Segment Start: Supplied information
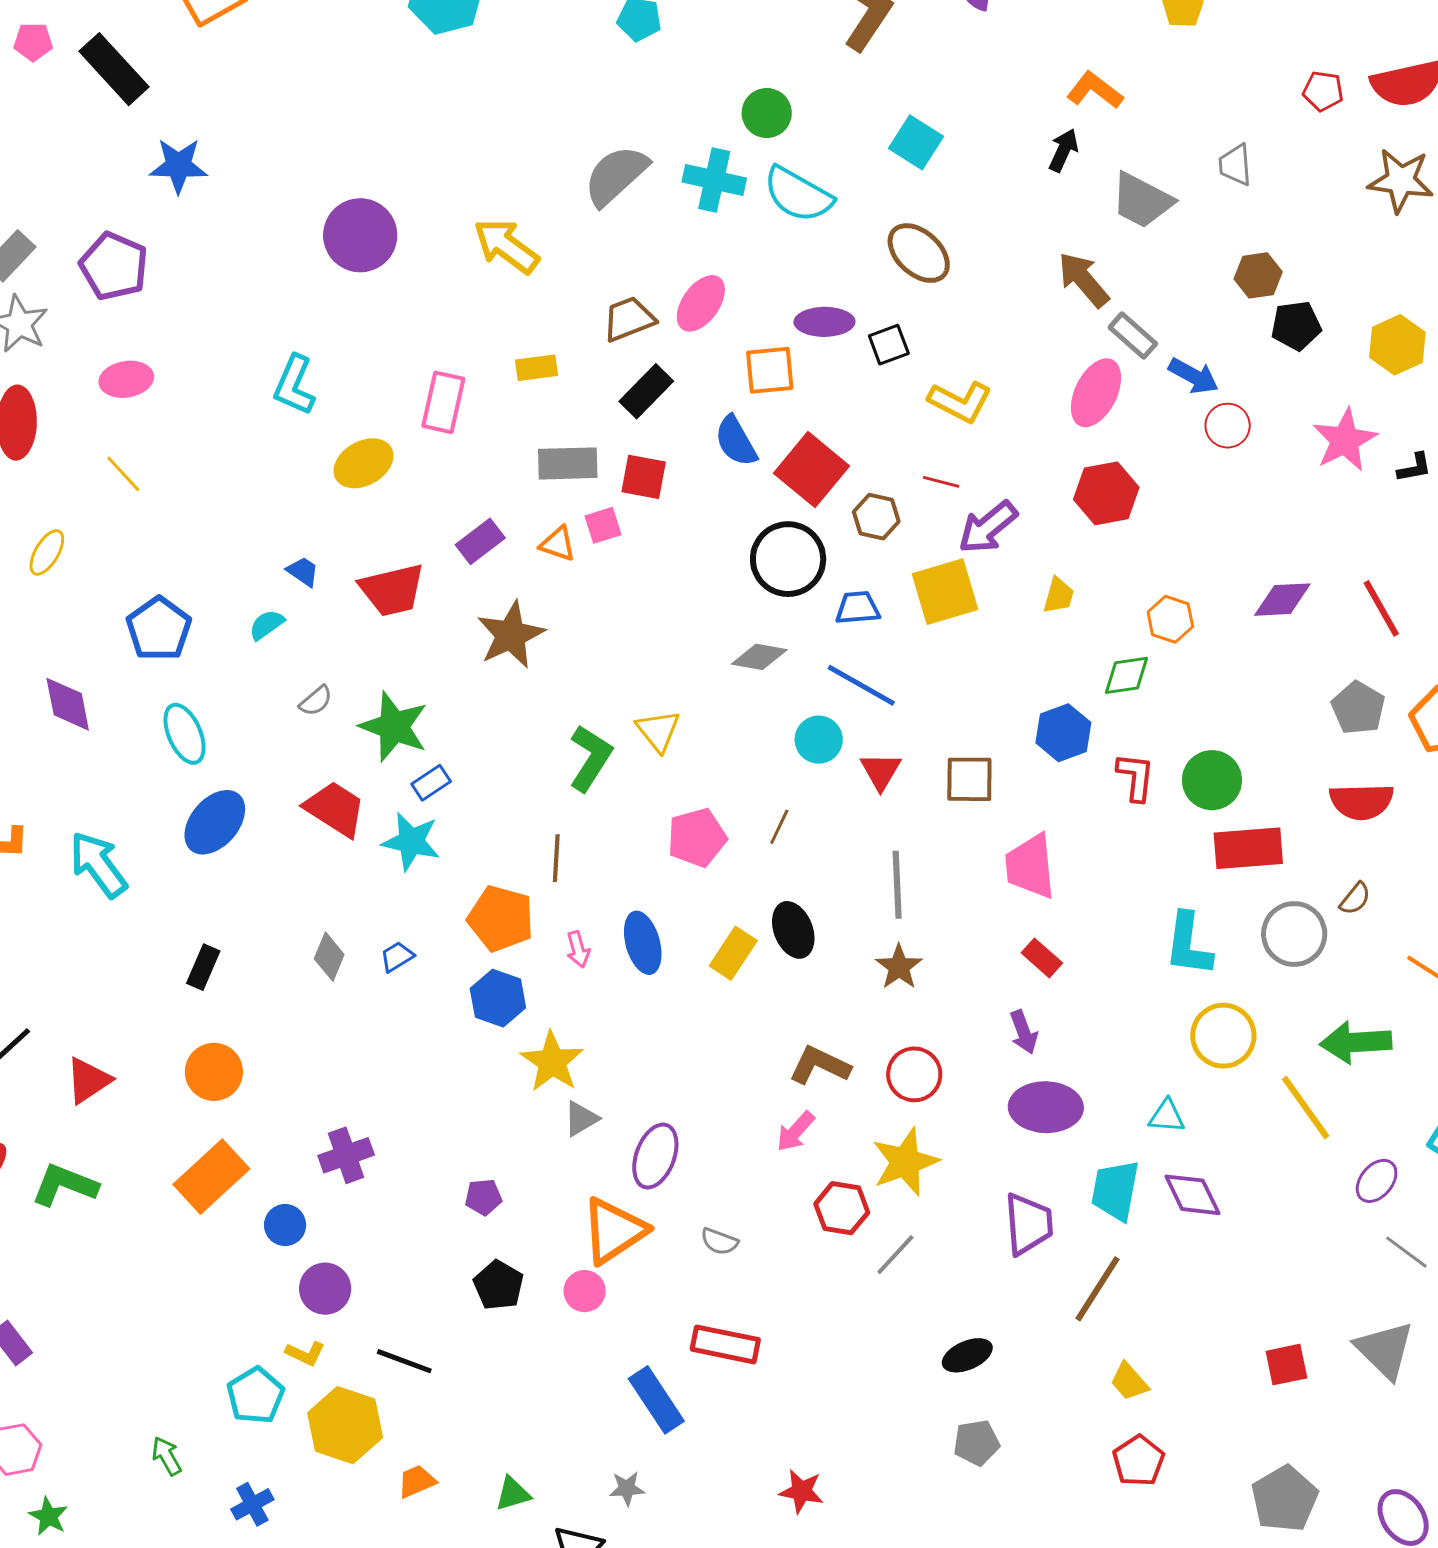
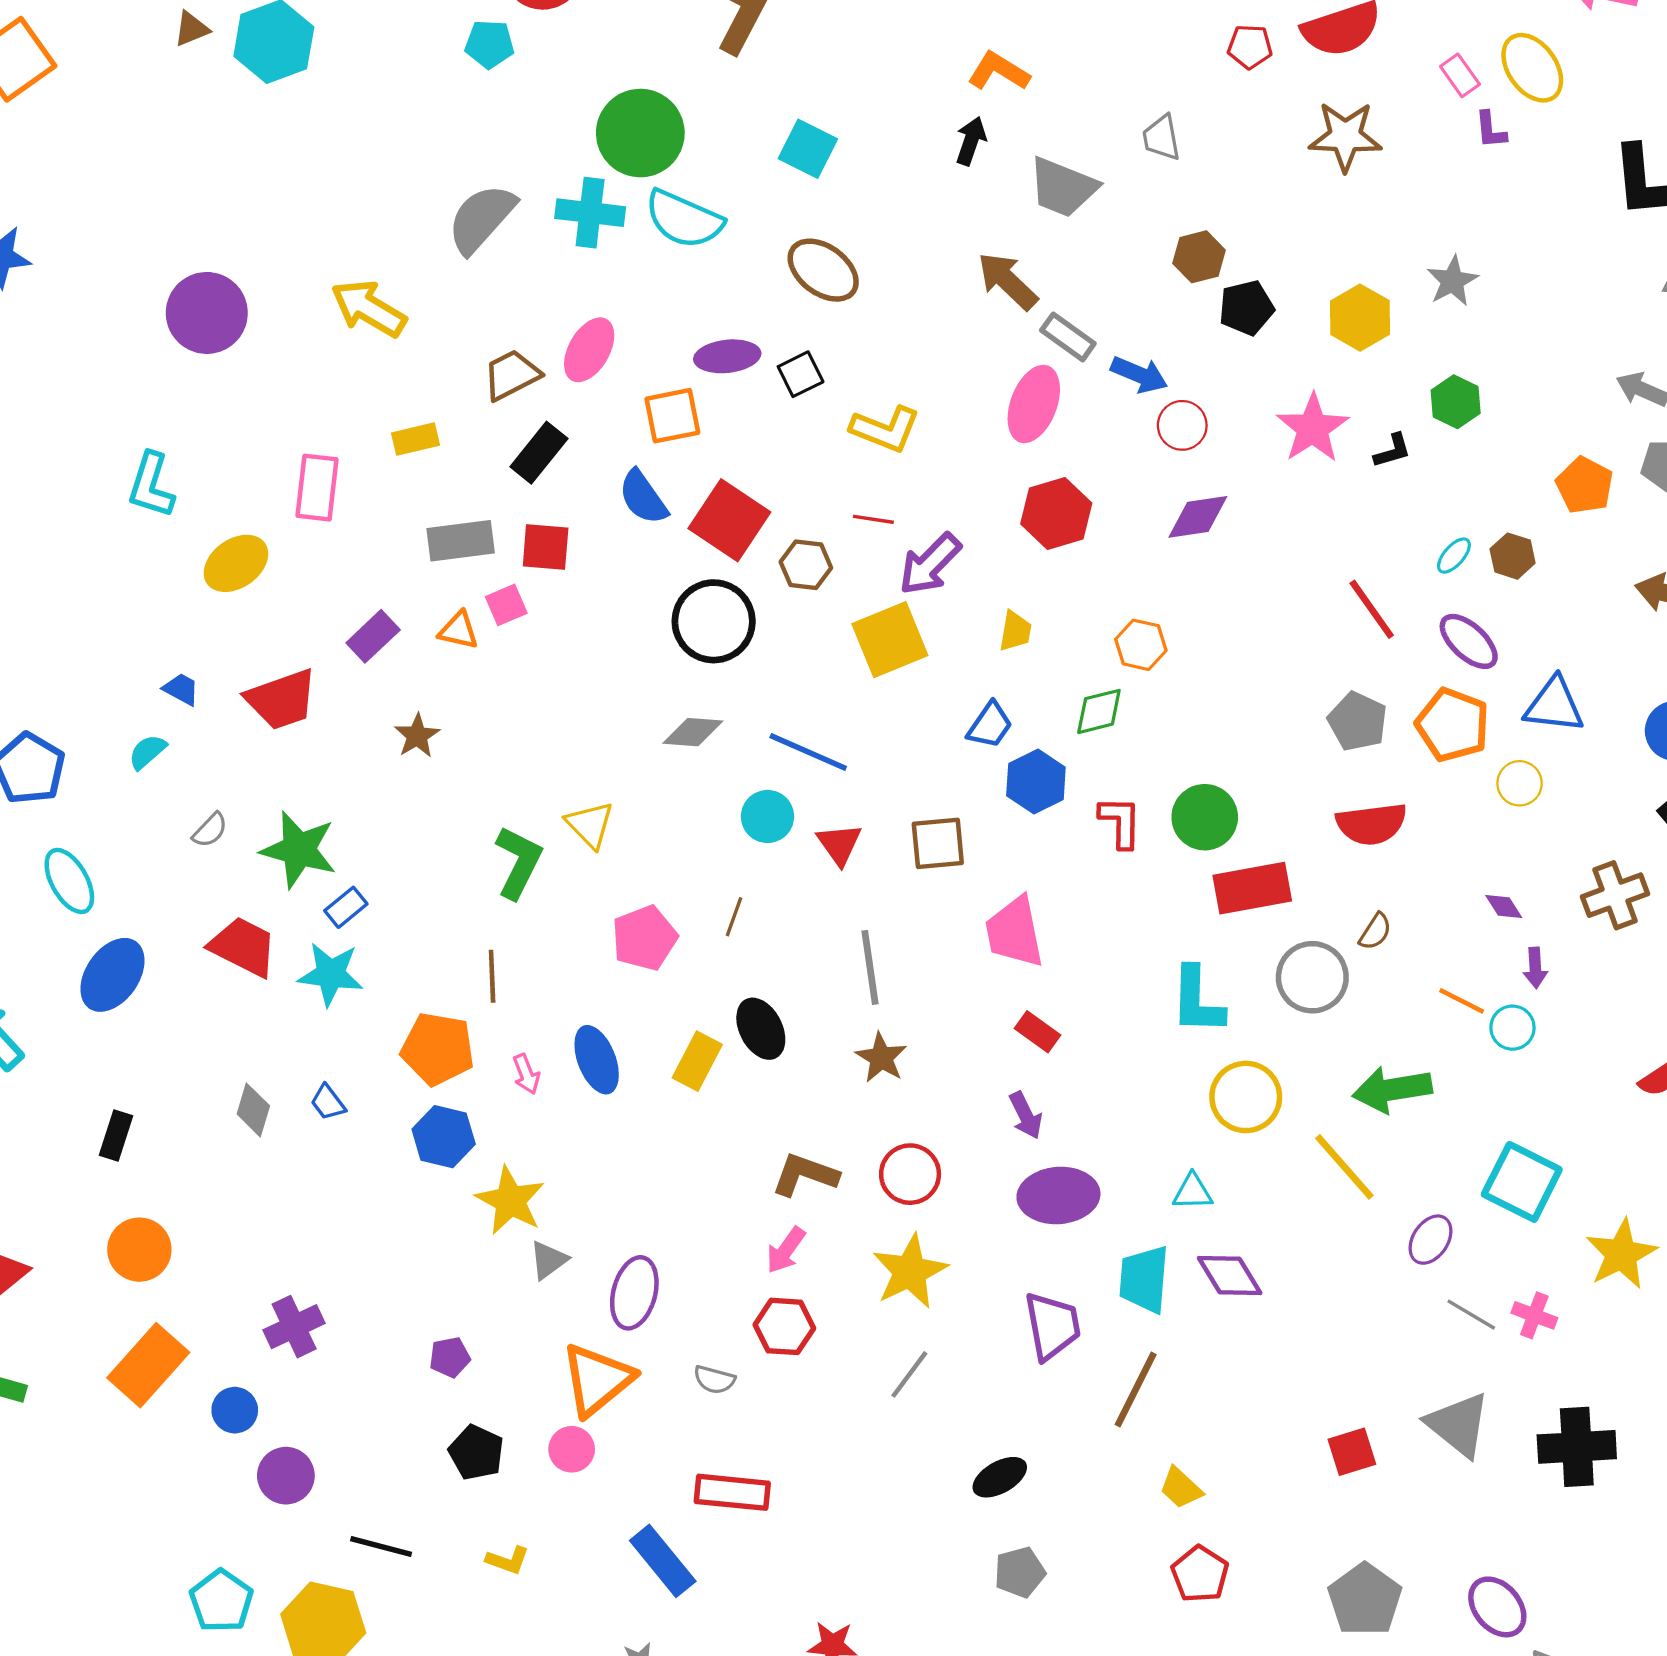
green circle: (767, 113) -> (640, 133), size x1.6
purple diamond: (1282, 600) -> (1198, 517), moved
blue trapezoid: (858, 608) -> (990, 725), moved, turned 135
brown star: (511, 635) -> (417, 736), size x0.6
blue trapezoid: (397, 957) -> (328, 1102), turned -90
red hexagon: (842, 1208) -> (784, 1326), moved
yellow L-shape: (305, 1353) -> (508, 1560), moved

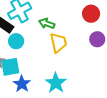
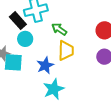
blue star: (22, 84) -> (45, 65), moved

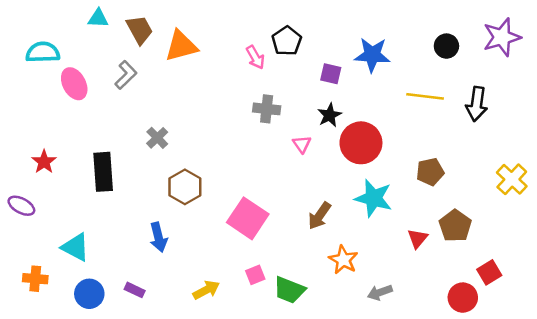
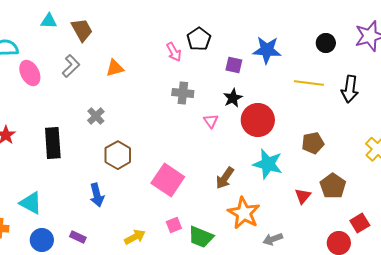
orange triangle: (181, 46) -> (115, 68), moved, size x0.7
orange star: (343, 260) -> (244, 213), size x1.4

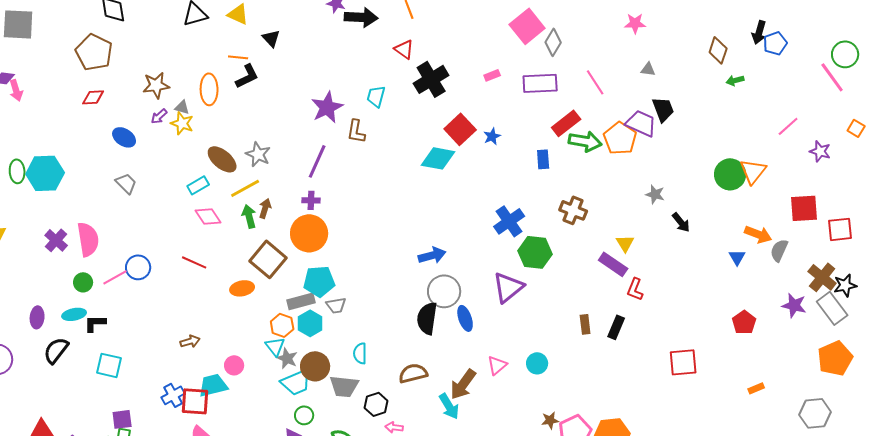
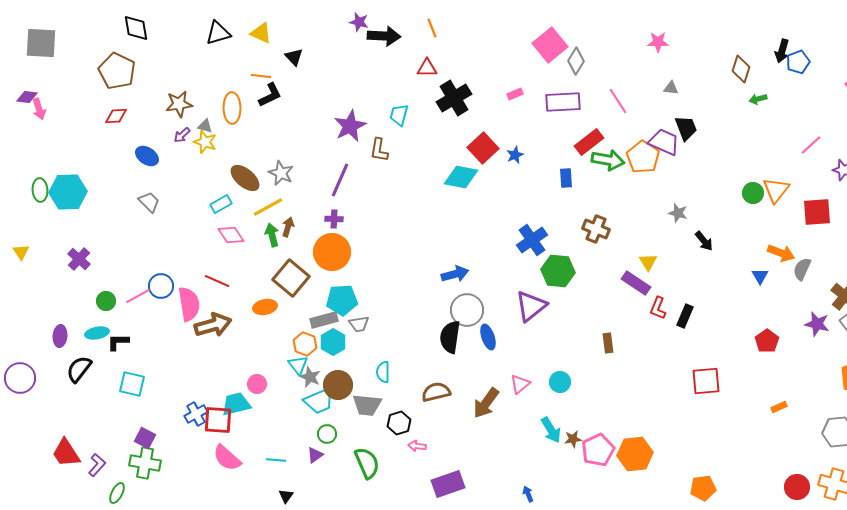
red triangle: (404, 49) -> (427, 68), turned -35
green circle: (730, 174) -> (753, 193), size x0.7
red square: (804, 208) -> (817, 212), moved
pink semicircle: (88, 239) -> (189, 304), moved
black rectangle: (616, 327) -> (685, 316), moved
brown arrow: (190, 341) -> (213, 325), moved, size x1.8
cyan arrow: (449, 406) -> (551, 430), moved
purple square: (122, 419) -> (145, 438), turned 35

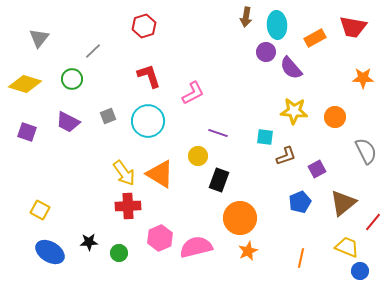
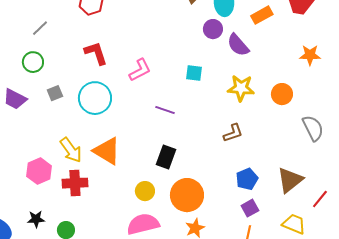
green circle: (72, 79) -> (33, 62), moved
cyan square: (265, 137) -> (194, 73), moved
yellow circle: (198, 156) -> (145, 191), moved
purple square: (317, 169) -> (250, 208), moved
pink hexagon: (160, 238) -> (39, 171), moved

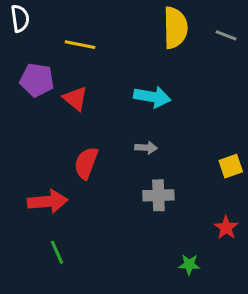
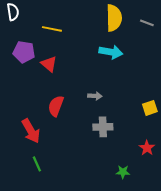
cyan arrow: (152, 97) -> (111, 52), moved
red arrow: (48, 201) -> (31, 131), turned 65

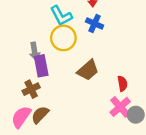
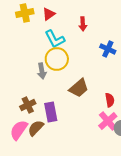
blue cross: (95, 23) -> (108, 49), moved
gray arrow: (34, 51) -> (42, 71), moved
purple rectangle: (41, 66) -> (51, 112), moved

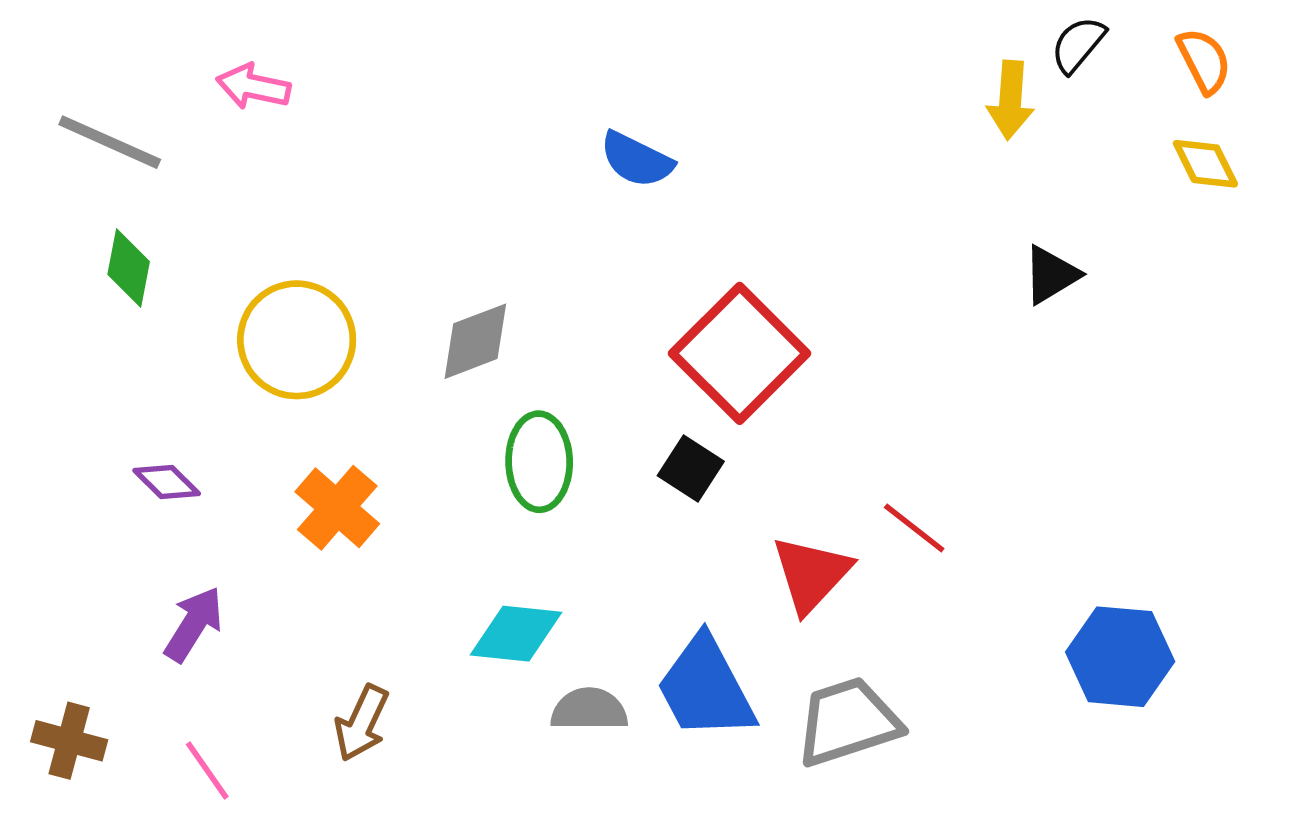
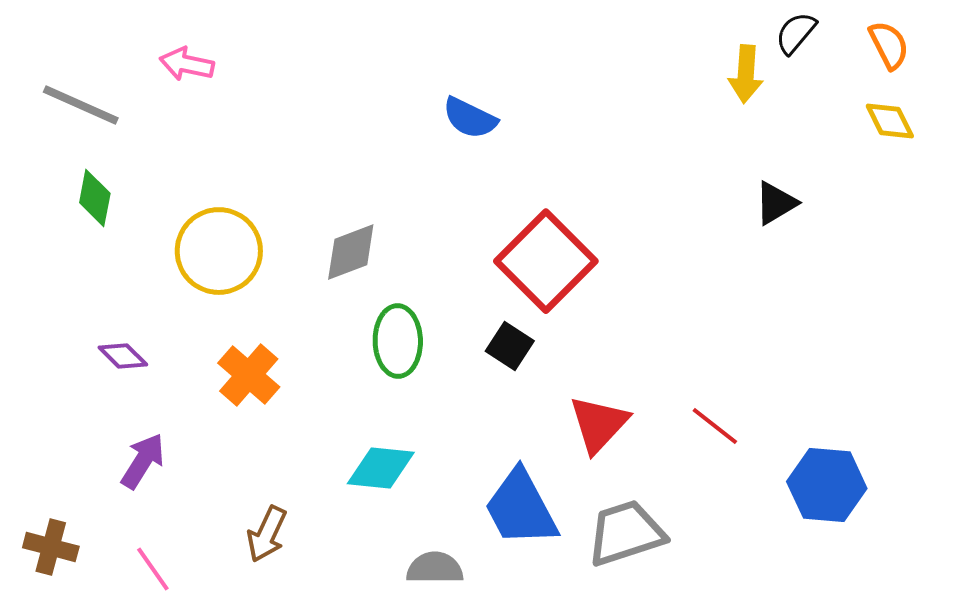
red line: (914, 528) -> (715, 426), moved
gray semicircle: (589, 710) -> (435, 568), moved

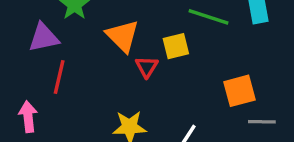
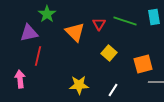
yellow square: (176, 46) -> (109, 53), moved, turned -35
red triangle: (147, 67) -> (99, 24), moved

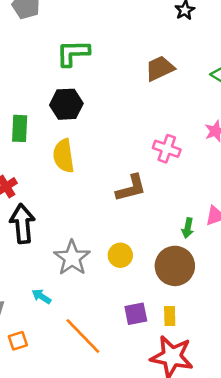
Segment End: Supplied information
Among the entries above, take the line with "orange triangle: (181, 46)", the line with "pink semicircle: (88, 239)", and all the lines between them, and restate them word for word without pictures.

orange triangle: (181, 46) -> (115, 68), moved, size x0.7
orange star: (343, 260) -> (244, 213), size x1.4

red triangle: (404, 49) -> (427, 68), turned -35
green circle: (730, 174) -> (753, 193), size x0.7
red square: (804, 208) -> (817, 212), moved
pink semicircle: (88, 239) -> (189, 304), moved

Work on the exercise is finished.